───── INFORMATION PROVIDED

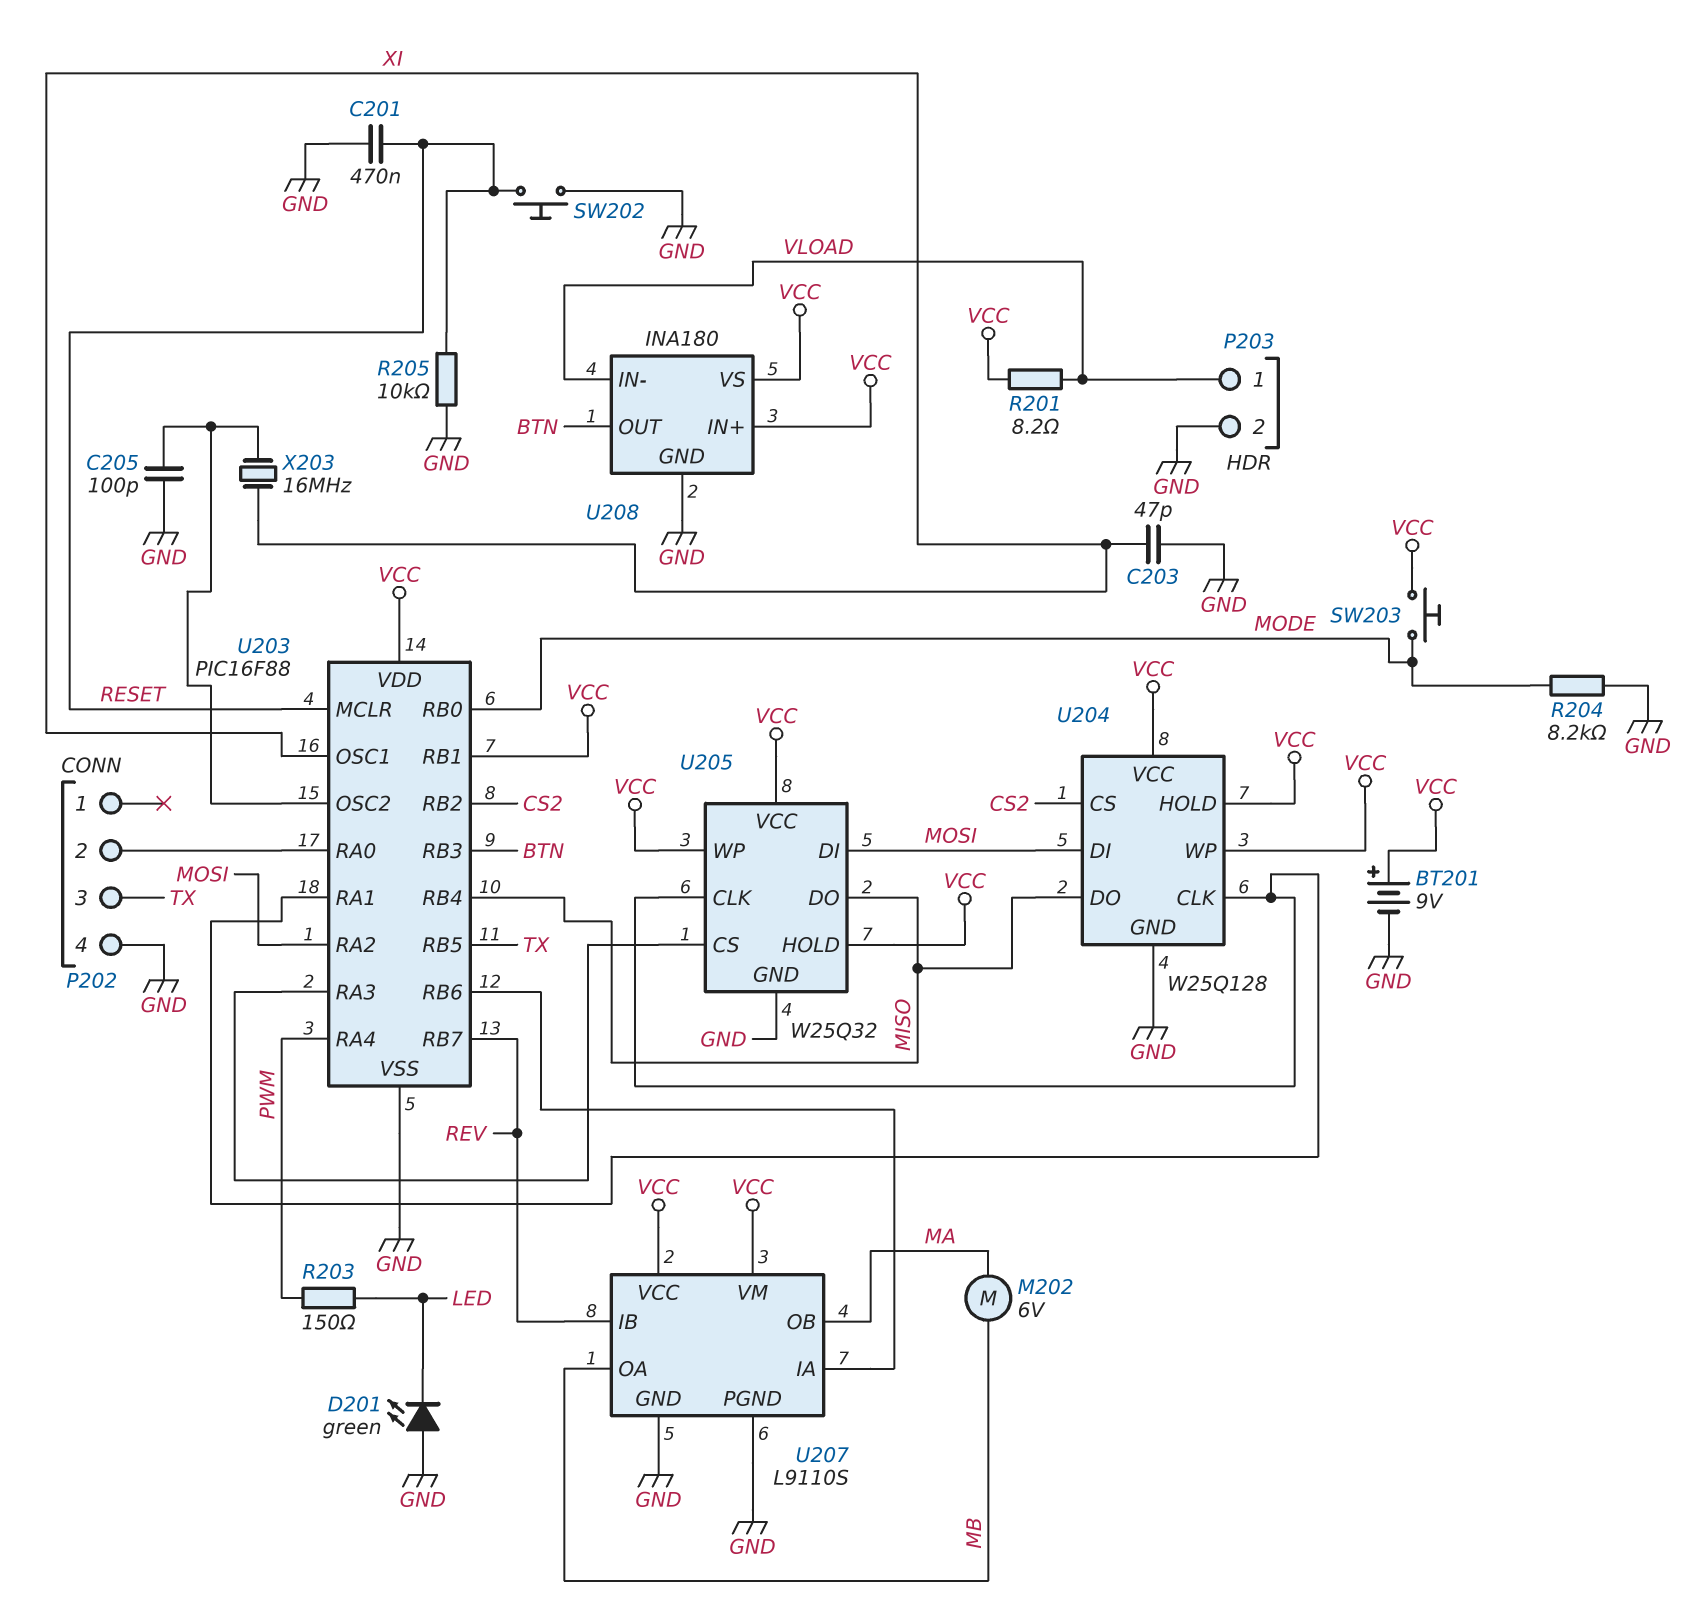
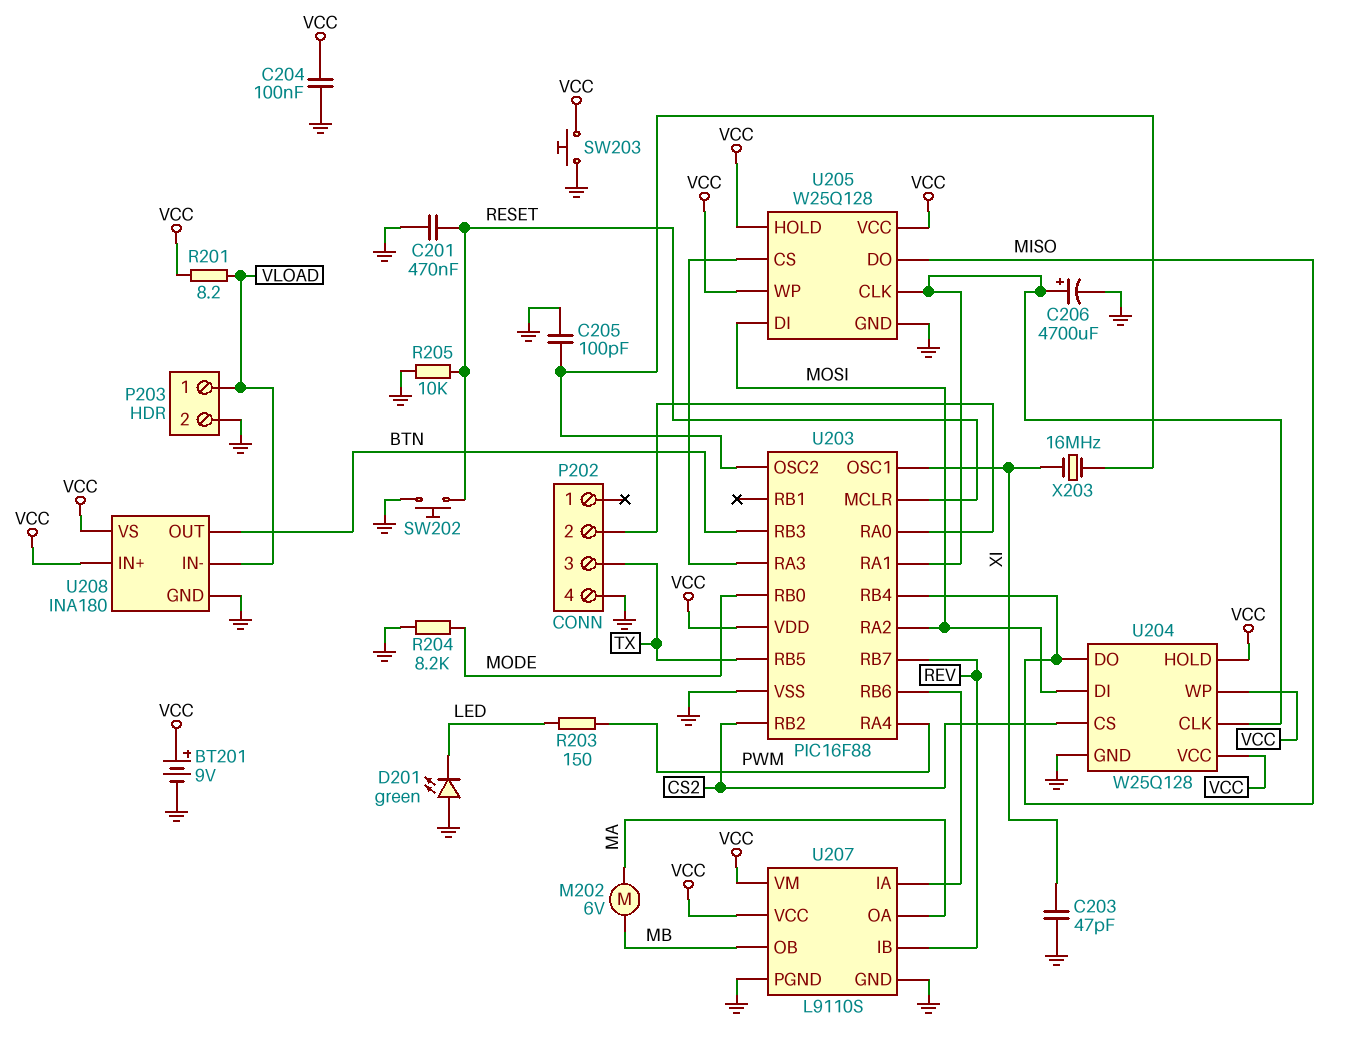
C204: none -> 100nF (GND, VCC)
C206: none -> 4700uF (plus U203/RA1, minus GND)
SW203: button (MODE, VCC) -> button (GND, VCC)
U203 pin RB1: VCC -> none
U205: W25Q32 -> W25Q128
U207 pin OA: MB -> MA
U207 pin OB: MA -> MB

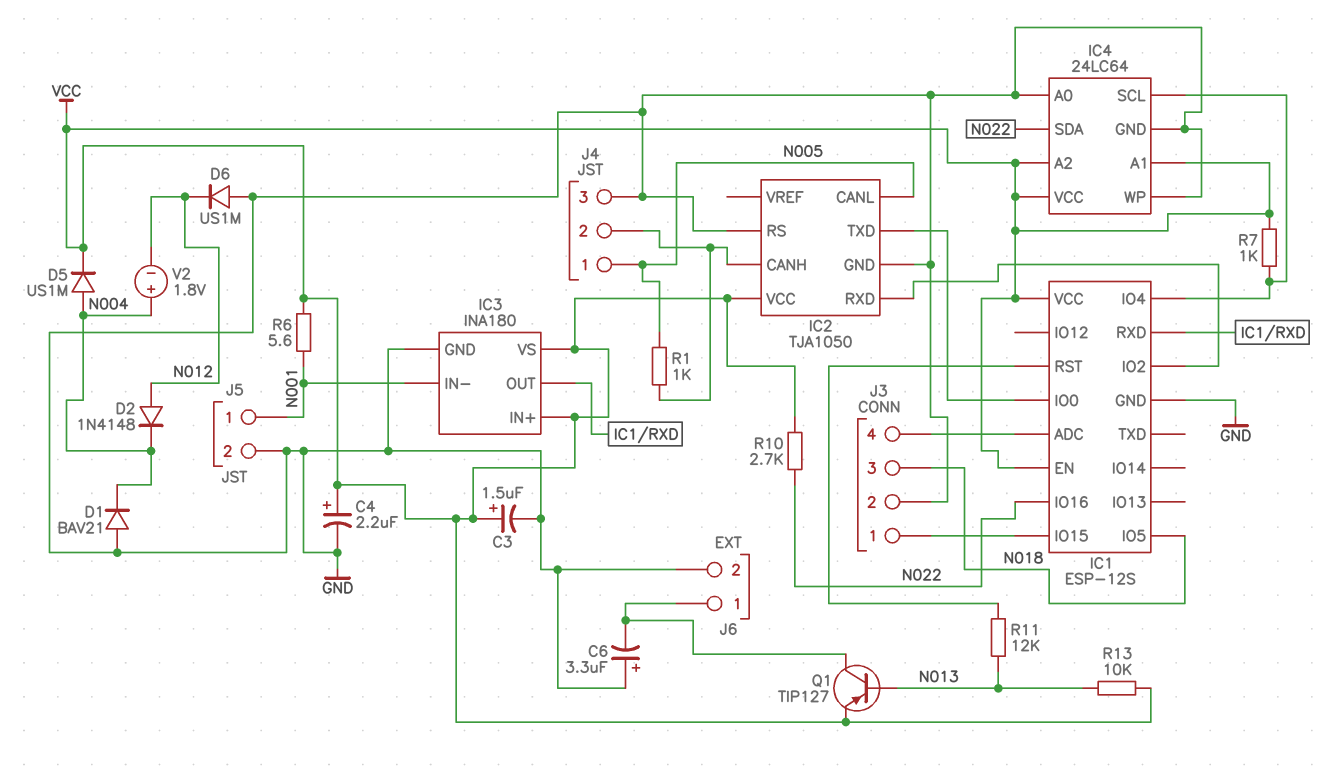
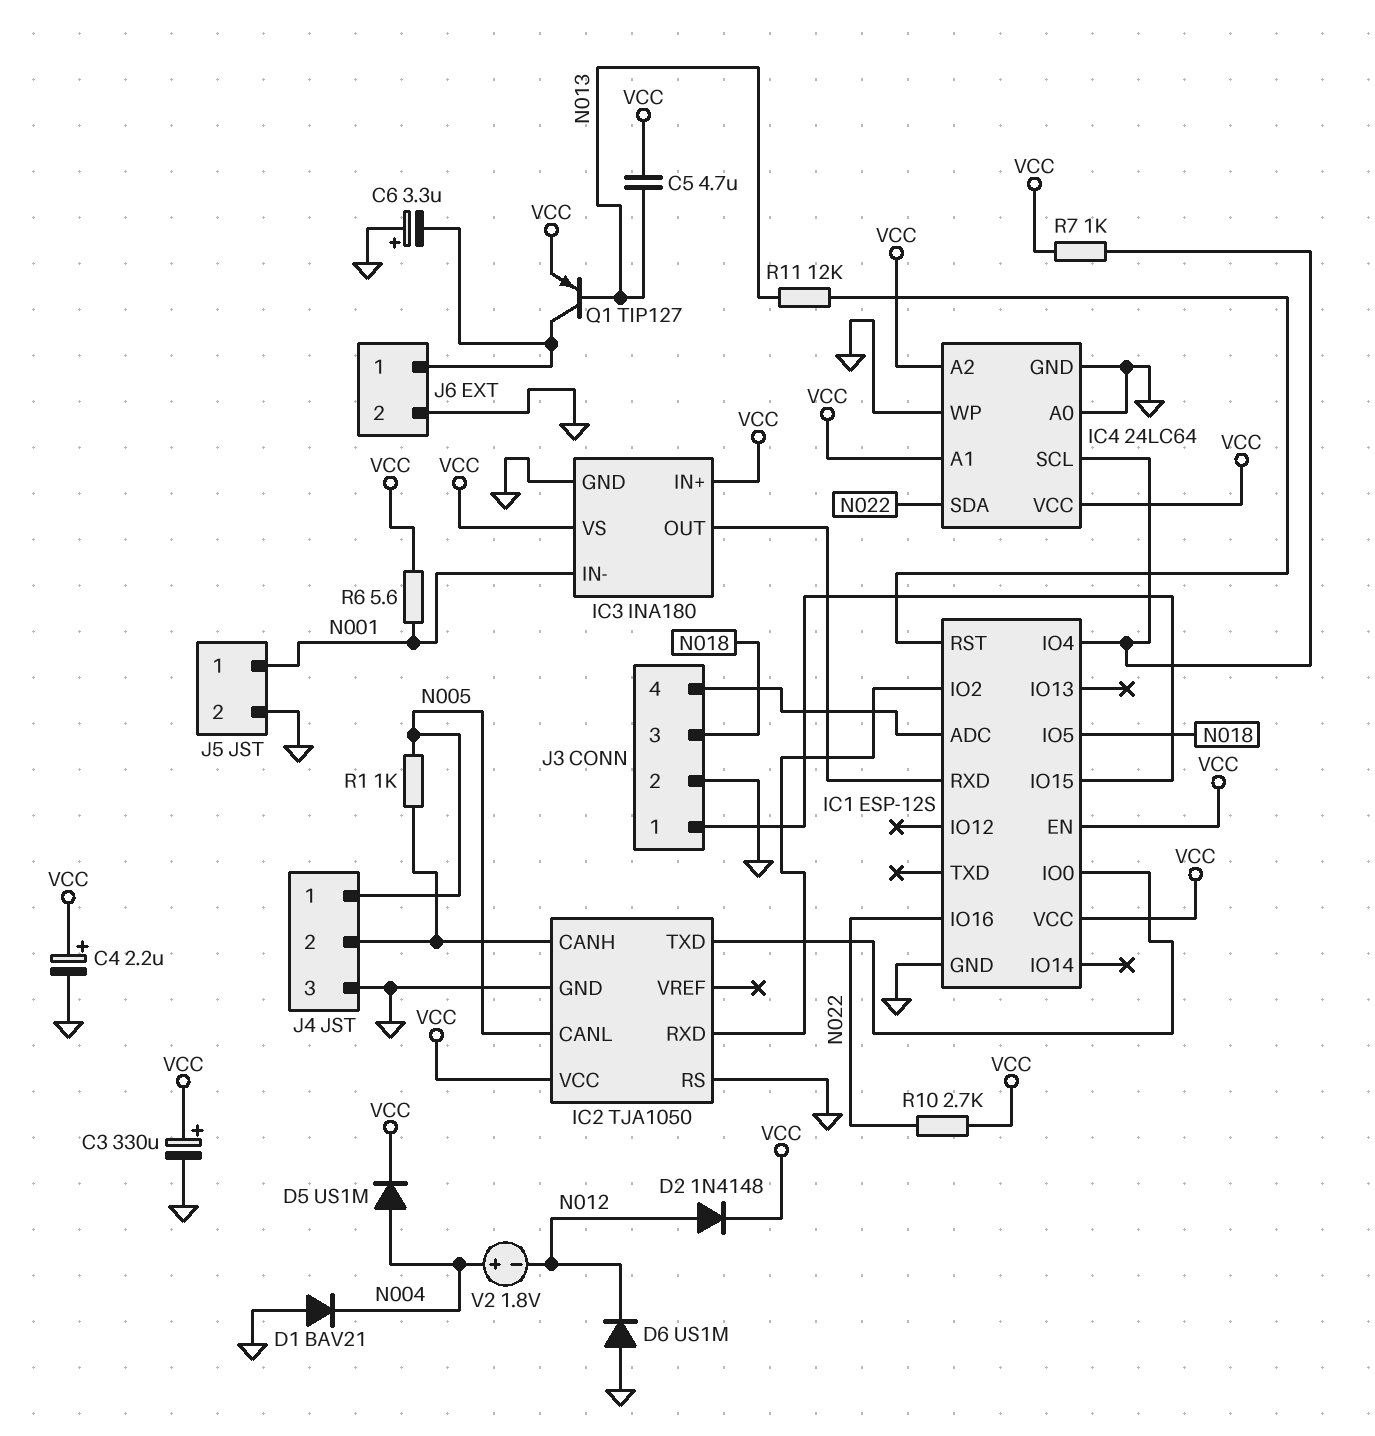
C3: 1.5uF (plus VCC, minus GND) -> 330uF (plus VCC, minus GND)
C5: none -> 4.7uF (N013, VCC)
D2: diode 1N4148 (A N012, K N004) -> diode 1N4148 (A N012, K VCC)
R13: 10k (N013, VCC) -> none

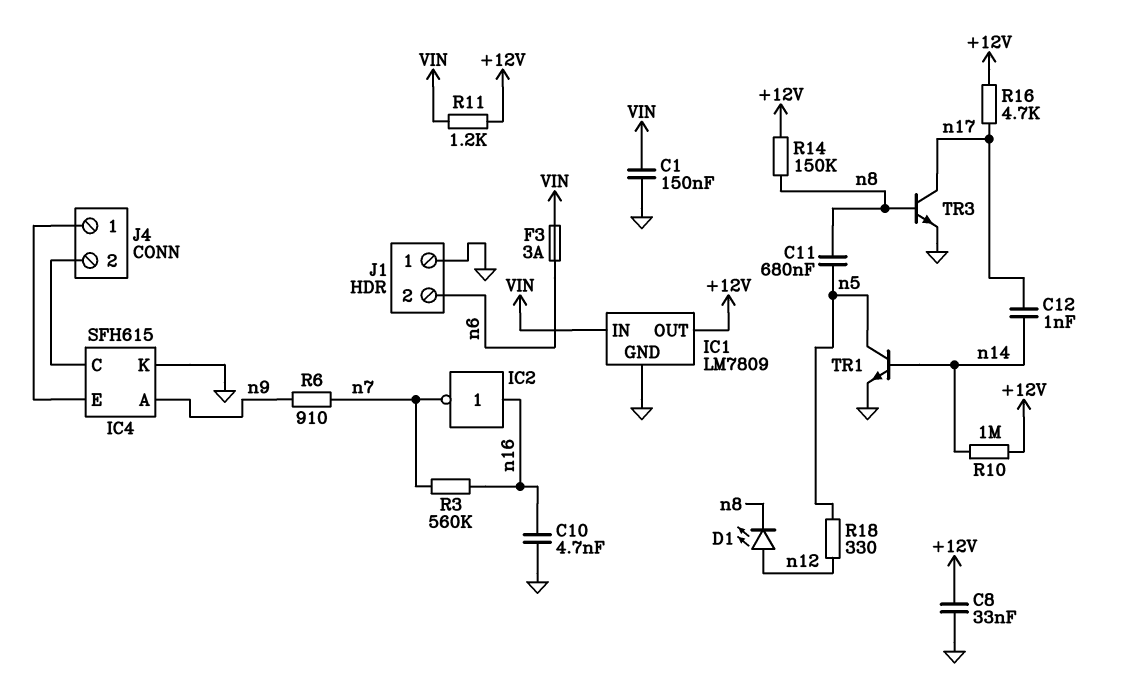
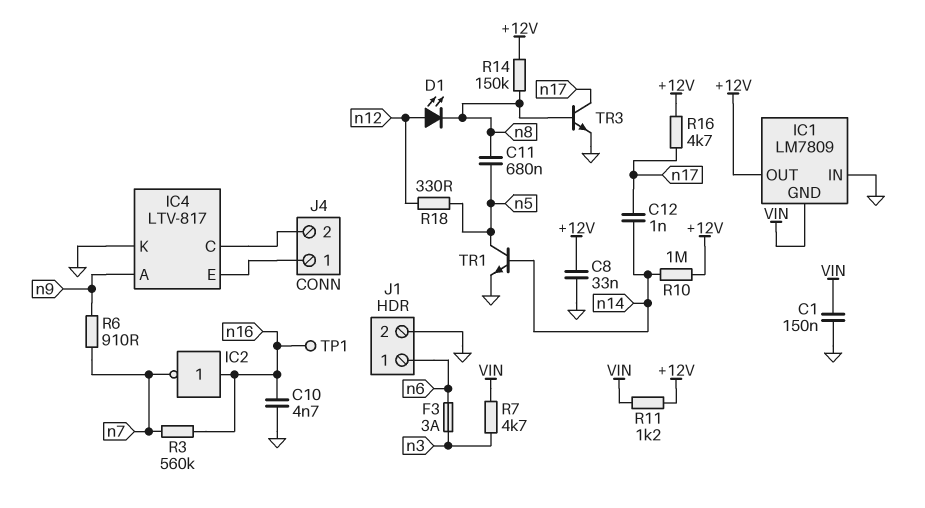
F3: 3A (VIN, n6) -> 3A (n3, n6)
IC1 pin GND: GND -> VIN
IC1 pin IN: VIN -> GND
IC4: SFH615 -> LTV-817
J1 pin 1: GND -> n6
J1 pin 2: n6 -> GND
R7: none -> 4.7k (VIN, n3)
TP1: none -> test point (n16)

──────────

● **DIRECTIONS**: Output, exactly and with nothing else, the lines from the line containing "IC4: SFH615 -> LTV-817" to the end of the entries.

● **SOLVED PROBLEM**:
IC4: SFH615 -> LTV-817
J1 pin 1: GND -> n6
J1 pin 2: n6 -> GND
R7: none -> 4.7k (VIN, n3)
TP1: none -> test point (n16)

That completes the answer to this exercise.